**What to work on**
Report how many lines in the records below hold the word "HEXAGON". Add nothing to the number.

**Information given**
.....
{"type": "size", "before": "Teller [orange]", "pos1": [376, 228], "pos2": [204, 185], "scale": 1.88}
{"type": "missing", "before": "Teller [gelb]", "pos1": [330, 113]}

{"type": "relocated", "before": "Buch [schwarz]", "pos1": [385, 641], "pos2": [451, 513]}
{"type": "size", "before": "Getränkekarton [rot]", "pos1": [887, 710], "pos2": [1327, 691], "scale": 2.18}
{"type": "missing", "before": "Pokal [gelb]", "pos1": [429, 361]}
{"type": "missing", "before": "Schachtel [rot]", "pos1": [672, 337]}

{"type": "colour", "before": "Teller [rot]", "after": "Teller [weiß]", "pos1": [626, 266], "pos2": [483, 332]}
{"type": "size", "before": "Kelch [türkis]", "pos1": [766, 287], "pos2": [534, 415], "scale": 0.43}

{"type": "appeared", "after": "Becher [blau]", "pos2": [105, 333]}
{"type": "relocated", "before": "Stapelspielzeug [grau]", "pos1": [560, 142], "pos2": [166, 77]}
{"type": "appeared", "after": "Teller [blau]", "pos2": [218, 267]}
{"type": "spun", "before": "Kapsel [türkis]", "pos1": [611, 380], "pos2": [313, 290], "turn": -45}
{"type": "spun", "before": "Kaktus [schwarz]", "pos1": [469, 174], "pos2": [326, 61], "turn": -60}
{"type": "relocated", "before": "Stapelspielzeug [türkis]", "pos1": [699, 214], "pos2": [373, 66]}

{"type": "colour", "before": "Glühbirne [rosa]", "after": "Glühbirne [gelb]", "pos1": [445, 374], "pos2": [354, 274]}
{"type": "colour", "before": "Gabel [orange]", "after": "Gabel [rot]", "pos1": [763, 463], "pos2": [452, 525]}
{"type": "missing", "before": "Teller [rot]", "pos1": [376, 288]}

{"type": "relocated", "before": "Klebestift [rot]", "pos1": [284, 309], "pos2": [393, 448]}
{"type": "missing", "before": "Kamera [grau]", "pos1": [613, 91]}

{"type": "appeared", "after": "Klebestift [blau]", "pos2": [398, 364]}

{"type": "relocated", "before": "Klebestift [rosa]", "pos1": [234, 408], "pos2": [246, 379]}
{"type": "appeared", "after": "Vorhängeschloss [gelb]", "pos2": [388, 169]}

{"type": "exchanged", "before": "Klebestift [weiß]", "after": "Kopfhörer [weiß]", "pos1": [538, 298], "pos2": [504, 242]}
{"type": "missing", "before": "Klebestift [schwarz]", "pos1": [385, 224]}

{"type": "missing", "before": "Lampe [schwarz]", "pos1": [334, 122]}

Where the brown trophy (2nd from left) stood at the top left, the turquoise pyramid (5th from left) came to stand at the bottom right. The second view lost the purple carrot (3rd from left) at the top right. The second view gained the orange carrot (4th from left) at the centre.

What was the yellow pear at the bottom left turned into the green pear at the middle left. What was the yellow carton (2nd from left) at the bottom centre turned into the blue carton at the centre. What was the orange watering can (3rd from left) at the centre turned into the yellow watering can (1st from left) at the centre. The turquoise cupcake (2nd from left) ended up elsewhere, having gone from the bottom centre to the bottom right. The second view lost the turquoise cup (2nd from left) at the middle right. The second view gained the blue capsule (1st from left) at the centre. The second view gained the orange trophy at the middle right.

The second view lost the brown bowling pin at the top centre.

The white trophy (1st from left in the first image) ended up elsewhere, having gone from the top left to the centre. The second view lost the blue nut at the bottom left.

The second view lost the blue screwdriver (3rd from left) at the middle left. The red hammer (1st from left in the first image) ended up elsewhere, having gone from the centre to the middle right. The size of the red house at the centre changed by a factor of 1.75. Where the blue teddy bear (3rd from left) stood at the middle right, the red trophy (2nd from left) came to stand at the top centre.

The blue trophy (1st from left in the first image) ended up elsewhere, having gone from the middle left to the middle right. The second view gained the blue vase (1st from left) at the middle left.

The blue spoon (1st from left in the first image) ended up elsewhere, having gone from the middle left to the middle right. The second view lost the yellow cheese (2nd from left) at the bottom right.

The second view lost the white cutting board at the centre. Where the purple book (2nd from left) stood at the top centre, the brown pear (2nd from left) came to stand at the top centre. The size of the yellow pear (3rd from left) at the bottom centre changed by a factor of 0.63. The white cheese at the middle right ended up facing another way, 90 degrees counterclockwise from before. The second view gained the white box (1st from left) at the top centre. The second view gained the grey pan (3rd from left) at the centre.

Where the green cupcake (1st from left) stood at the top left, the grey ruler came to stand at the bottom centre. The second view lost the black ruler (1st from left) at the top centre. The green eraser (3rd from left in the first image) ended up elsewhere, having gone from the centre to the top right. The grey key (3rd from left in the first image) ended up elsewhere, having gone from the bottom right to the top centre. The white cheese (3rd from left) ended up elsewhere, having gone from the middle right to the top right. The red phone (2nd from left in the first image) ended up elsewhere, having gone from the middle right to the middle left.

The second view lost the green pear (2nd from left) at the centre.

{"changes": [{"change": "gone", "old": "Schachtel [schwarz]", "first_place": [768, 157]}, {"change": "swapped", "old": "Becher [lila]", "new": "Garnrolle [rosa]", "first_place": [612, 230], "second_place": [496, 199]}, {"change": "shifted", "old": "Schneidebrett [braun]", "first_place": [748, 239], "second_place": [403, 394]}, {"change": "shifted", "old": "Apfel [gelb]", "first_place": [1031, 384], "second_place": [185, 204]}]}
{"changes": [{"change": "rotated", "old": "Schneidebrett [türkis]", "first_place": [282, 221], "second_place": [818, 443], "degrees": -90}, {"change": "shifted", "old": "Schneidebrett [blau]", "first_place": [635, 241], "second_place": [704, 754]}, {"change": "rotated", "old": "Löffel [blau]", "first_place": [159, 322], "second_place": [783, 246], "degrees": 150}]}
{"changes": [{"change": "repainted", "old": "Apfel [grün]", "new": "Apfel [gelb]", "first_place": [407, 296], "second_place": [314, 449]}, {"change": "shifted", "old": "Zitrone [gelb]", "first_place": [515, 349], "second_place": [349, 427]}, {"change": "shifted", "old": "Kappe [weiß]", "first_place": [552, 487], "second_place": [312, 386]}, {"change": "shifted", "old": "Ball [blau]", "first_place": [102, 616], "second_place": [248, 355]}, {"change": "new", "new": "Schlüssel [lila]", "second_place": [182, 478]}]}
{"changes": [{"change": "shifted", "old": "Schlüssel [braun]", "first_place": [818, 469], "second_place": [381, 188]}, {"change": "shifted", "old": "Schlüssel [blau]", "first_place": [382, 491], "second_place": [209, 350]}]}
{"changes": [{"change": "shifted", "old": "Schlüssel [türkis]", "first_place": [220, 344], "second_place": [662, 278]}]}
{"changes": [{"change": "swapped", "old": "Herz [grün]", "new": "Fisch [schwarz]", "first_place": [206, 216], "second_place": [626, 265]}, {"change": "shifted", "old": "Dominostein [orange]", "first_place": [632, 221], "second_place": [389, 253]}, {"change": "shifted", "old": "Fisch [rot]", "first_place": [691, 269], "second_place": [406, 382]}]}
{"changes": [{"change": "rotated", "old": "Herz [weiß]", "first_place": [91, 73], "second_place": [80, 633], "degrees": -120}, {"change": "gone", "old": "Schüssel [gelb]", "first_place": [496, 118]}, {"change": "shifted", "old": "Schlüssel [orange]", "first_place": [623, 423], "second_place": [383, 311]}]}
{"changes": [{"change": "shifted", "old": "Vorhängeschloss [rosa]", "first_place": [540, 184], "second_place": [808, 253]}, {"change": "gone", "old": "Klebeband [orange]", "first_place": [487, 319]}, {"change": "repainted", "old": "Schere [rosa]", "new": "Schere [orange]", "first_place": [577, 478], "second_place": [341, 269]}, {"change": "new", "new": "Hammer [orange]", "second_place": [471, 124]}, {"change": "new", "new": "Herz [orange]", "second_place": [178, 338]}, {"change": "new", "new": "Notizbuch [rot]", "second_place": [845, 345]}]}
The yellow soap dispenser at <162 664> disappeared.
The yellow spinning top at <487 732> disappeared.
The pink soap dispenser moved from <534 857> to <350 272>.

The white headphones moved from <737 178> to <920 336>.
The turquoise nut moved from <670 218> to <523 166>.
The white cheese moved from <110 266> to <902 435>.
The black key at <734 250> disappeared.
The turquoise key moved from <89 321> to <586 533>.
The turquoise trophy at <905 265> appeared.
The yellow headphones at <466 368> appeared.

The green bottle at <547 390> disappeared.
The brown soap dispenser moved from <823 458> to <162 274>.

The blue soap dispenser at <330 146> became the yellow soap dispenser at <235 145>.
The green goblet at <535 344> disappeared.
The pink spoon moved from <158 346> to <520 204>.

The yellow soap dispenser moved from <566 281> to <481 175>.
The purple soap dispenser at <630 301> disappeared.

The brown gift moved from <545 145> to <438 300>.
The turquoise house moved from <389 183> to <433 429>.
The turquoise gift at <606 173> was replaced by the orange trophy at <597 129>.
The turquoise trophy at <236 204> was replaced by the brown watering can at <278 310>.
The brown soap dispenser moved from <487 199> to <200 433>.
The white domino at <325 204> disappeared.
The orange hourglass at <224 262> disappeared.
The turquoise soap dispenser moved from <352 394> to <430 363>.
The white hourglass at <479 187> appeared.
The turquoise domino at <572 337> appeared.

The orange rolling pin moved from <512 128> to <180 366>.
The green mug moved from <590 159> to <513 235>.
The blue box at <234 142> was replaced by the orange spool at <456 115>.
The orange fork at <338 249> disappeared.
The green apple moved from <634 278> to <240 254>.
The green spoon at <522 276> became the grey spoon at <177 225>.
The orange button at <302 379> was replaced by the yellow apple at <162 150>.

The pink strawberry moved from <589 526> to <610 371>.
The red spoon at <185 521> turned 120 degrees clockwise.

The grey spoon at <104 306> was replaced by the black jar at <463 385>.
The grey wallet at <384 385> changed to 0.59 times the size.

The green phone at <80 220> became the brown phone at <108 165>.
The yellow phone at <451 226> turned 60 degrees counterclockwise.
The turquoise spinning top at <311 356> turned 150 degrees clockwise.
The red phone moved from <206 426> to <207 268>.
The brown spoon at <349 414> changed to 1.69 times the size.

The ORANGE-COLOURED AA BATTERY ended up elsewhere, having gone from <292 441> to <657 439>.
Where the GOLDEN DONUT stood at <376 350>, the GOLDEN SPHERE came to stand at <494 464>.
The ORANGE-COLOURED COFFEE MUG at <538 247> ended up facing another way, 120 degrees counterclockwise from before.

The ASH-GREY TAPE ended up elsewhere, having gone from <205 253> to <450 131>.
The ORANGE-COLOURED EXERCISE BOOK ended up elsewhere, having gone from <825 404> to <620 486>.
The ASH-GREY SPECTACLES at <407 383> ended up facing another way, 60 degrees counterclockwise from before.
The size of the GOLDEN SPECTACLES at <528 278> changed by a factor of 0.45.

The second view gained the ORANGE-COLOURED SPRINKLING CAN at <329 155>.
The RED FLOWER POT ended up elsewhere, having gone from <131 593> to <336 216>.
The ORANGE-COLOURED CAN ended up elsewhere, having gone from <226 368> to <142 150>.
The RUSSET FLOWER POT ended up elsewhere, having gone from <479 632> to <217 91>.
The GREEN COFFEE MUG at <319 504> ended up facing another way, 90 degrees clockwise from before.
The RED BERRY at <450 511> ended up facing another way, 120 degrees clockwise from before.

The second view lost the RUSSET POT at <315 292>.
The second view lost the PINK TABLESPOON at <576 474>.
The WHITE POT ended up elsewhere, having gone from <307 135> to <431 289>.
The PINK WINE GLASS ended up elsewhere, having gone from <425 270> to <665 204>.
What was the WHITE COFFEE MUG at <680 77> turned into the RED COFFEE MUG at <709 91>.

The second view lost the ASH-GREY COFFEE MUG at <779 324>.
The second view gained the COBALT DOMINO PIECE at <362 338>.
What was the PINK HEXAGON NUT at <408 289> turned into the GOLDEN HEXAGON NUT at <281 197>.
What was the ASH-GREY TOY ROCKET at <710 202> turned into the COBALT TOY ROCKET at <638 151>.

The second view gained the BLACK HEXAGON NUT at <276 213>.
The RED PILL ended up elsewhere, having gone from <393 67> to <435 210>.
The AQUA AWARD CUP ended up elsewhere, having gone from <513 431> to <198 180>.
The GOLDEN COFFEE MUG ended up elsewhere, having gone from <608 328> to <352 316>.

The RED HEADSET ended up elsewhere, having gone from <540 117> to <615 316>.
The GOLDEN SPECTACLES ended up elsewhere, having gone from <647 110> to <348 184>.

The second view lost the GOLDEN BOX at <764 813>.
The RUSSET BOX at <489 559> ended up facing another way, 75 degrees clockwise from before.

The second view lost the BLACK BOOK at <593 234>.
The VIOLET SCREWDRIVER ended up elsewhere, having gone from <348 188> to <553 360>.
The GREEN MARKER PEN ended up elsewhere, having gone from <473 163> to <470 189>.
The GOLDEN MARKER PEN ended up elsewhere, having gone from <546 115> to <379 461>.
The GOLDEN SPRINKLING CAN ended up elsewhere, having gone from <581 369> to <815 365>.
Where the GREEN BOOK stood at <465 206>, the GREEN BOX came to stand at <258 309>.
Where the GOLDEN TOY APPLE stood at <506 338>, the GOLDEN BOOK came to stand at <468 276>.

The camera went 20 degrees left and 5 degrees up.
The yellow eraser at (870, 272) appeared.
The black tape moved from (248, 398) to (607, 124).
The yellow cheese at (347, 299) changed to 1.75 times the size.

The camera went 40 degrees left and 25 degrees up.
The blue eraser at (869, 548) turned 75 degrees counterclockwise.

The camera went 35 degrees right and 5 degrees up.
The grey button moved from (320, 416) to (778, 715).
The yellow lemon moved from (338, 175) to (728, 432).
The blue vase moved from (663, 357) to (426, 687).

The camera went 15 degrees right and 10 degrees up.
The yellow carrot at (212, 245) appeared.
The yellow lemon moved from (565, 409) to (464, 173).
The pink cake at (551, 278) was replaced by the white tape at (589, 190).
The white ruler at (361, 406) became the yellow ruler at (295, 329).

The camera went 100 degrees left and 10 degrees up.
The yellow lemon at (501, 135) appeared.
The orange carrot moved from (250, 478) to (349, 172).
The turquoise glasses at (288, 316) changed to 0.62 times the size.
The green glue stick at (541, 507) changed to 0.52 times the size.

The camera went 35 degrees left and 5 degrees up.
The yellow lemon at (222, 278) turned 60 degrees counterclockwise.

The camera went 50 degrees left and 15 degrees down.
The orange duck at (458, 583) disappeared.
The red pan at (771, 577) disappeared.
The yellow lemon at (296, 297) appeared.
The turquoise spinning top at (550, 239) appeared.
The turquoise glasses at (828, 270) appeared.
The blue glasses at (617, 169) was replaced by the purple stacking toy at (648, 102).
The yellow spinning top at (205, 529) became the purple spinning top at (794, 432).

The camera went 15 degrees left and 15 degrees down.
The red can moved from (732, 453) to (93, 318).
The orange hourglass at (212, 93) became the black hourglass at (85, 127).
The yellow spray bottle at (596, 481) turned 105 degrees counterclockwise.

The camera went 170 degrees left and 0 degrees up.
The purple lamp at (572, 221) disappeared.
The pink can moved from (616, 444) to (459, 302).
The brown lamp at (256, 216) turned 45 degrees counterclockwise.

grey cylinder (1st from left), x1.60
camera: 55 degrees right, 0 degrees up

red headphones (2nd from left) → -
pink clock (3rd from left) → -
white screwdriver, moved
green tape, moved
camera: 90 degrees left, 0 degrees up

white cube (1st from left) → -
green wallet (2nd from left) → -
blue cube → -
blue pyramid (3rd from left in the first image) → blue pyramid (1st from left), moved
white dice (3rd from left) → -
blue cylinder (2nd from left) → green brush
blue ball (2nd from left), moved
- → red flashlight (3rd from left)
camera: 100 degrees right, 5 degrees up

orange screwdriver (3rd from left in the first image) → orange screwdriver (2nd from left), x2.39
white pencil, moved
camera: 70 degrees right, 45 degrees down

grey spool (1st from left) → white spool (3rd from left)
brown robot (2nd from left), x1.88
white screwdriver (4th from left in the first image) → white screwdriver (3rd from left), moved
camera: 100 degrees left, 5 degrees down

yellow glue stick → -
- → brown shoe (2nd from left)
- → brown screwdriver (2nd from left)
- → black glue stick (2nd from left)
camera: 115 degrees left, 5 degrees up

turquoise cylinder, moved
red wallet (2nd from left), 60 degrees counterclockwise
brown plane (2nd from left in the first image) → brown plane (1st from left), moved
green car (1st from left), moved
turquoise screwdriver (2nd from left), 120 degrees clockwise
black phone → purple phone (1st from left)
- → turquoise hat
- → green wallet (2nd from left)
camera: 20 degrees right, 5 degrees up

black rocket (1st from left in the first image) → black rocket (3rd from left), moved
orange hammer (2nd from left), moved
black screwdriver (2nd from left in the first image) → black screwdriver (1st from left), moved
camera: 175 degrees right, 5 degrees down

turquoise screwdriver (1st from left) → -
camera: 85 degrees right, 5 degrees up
.....
**Solution for this exercise**
2